GIVEN INFORMATION below:

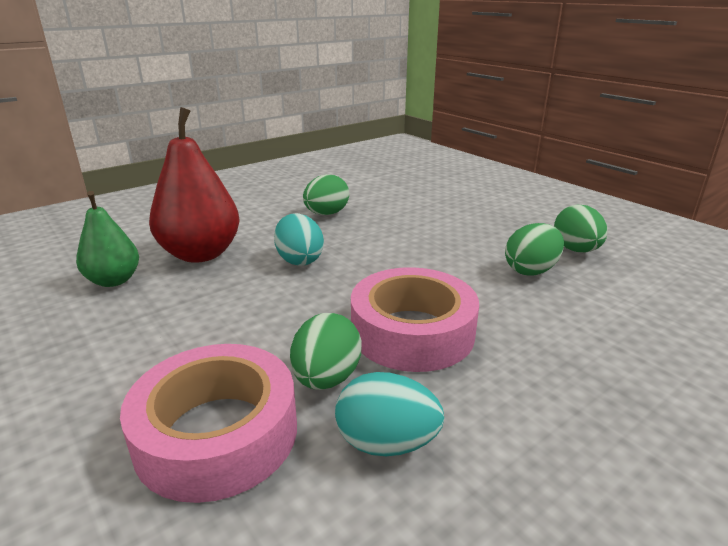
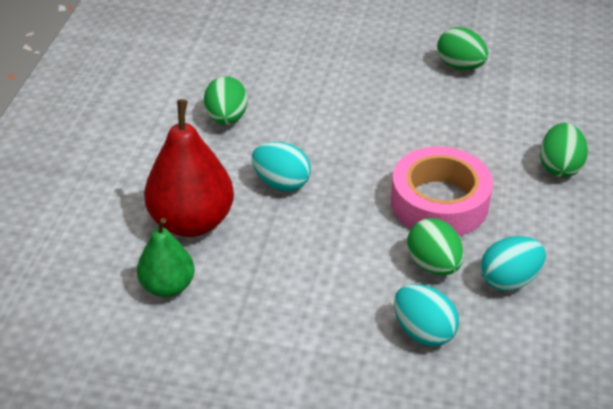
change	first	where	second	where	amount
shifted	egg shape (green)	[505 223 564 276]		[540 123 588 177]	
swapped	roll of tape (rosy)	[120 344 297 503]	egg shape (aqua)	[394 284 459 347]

End of GIVEN INFORMATION.

- EXERCISE GOAL: Pictures are to be left out; repeat all the remaining data exactly.

- ANSWER TO THE PROBLEM:
change	first	where	second	where	amount
shifted	egg shape (green)	[505 223 564 276]		[540 123 588 177]	
swapped	roll of tape (rosy)	[120 344 297 503]	egg shape (aqua)	[394 284 459 347]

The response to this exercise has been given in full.